Exercise objective: Every line of the data below should be printed exactly.

Records for the exercise:
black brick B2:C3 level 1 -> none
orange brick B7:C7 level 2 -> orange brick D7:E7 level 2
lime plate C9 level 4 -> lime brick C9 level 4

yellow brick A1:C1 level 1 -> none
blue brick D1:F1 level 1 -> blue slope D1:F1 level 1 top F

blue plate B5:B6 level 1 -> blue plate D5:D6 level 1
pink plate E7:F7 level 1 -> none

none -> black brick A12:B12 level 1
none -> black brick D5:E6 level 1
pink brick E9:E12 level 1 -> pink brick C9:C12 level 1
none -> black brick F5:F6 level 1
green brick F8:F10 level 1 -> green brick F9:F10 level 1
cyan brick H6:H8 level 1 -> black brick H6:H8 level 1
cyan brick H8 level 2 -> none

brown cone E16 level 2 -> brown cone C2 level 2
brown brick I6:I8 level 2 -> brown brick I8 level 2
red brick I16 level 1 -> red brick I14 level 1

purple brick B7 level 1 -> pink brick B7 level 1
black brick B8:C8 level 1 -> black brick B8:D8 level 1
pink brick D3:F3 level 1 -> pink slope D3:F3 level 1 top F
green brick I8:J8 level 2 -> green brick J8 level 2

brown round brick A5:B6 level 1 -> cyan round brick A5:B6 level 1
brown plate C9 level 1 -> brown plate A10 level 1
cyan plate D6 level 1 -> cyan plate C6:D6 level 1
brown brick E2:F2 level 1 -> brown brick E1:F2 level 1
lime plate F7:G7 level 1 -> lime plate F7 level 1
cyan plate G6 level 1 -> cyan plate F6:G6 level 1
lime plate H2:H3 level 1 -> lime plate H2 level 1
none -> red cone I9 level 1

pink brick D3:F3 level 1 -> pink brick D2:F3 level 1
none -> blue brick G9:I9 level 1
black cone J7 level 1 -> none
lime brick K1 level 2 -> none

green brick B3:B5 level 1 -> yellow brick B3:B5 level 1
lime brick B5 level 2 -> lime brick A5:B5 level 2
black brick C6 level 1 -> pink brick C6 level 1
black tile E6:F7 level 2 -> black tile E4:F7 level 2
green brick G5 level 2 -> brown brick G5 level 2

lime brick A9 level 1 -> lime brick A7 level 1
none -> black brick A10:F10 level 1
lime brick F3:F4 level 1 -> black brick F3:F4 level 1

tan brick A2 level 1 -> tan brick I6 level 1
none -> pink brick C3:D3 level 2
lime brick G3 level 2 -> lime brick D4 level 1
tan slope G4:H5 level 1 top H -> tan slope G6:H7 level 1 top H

Exercise response:
black brick B2:C3 level 1 -> none
orange brick B7:C7 level 2 -> orange brick D7:E7 level 2
lime plate C9 level 4 -> lime brick C9 level 4

yellow brick A1:C1 level 1 -> none
blue brick D1:F1 level 1 -> blue slope D1:F1 level 1 top F

blue plate B5:B6 level 1 -> blue plate D5:D6 level 1
pink plate E7:F7 level 1 -> none

none -> black brick A12:B12 level 1
none -> black brick D5:E6 level 1
pink brick E9:E12 level 1 -> pink brick C9:C12 level 1
none -> black brick F5:F6 level 1
green brick F8:F10 level 1 -> green brick F9:F10 level 1
cyan brick H6:H8 level 1 -> black brick H6:H8 level 1
cyan brick H8 level 2 -> none

brown cone E16 level 2 -> brown cone C2 level 2
brown brick I6:I8 level 2 -> brown brick I8 level 2
red brick I16 level 1 -> red brick I14 level 1

purple brick B7 level 1 -> pink brick B7 level 1
black brick B8:C8 level 1 -> black brick B8:D8 level 1
pink brick D3:F3 level 1 -> pink slope D3:F3 level 1 top F
green brick I8:J8 level 2 -> green brick J8 level 2

brown round brick A5:B6 level 1 -> cyan round brick A5:B6 level 1
brown plate C9 level 1 -> brown plate A10 level 1
cyan plate D6 level 1 -> cyan plate C6:D6 level 1
brown brick E2:F2 level 1 -> brown brick E1:F2 level 1
lime plate F7:G7 level 1 -> lime plate F7 level 1
cyan plate G6 level 1 -> cyan plate F6:G6 level 1
lime plate H2:H3 level 1 -> lime plate H2 level 1
none -> red cone I9 level 1

pink brick D3:F3 level 1 -> pink brick D2:F3 level 1
none -> blue brick G9:I9 level 1
black cone J7 level 1 -> none
lime brick K1 level 2 -> none

green brick B3:B5 level 1 -> yellow brick B3:B5 level 1
lime brick B5 level 2 -> lime brick A5:B5 level 2
black brick C6 level 1 -> pink brick C6 level 1
black tile E6:F7 level 2 -> black tile E4:F7 level 2
green brick G5 level 2 -> brown brick G5 level 2

lime brick A9 level 1 -> lime brick A7 level 1
none -> black brick A10:F10 level 1
lime brick F3:F4 level 1 -> black brick F3:F4 level 1

tan brick A2 level 1 -> tan brick I6 level 1
none -> pink brick C3:D3 level 2
lime brick G3 level 2 -> lime brick D4 level 1
tan slope G4:H5 level 1 top H -> tan slope G6:H7 level 1 top H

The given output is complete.